■ What this task involves
When a picture appears among the records, leave it out, and copy all else exactly.

■ Records for processing

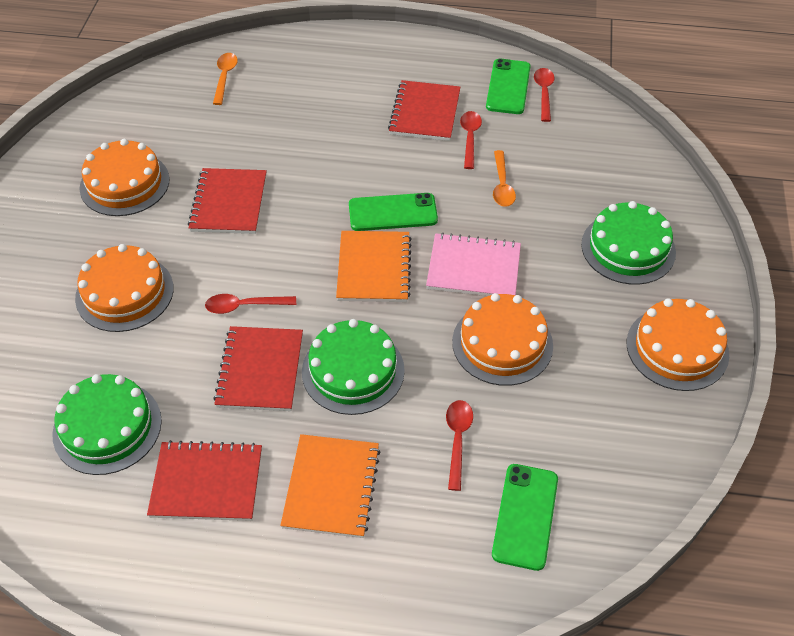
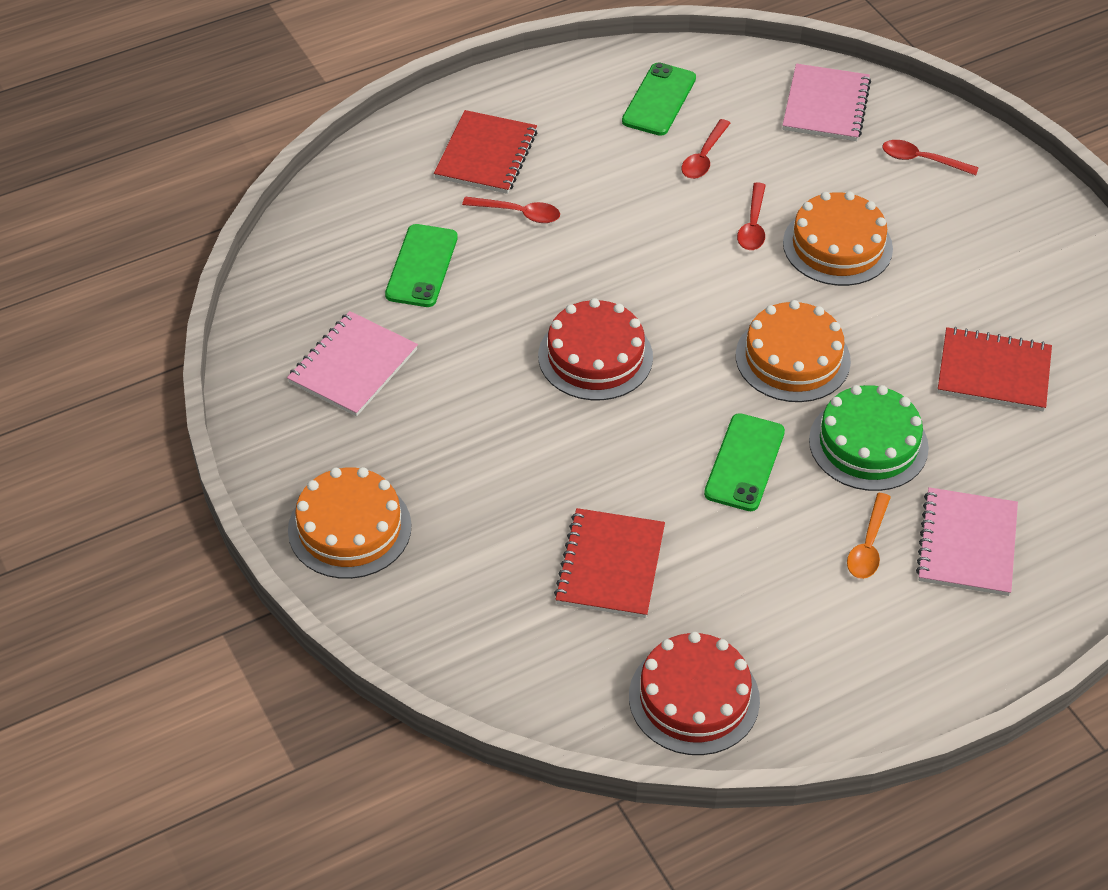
green cake: 3 -> 1
orange cake: 4 -> 3
orange notebook: 2 -> 0
orange spoon: 2 -> 1
pink notebook: 1 -> 3
red cake: 0 -> 2
red notebook: 4 -> 3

■ Problem solution
green cake: 3 -> 1
orange cake: 4 -> 3
orange notebook: 2 -> 0
orange spoon: 2 -> 1
pink notebook: 1 -> 3
red cake: 0 -> 2
red notebook: 4 -> 3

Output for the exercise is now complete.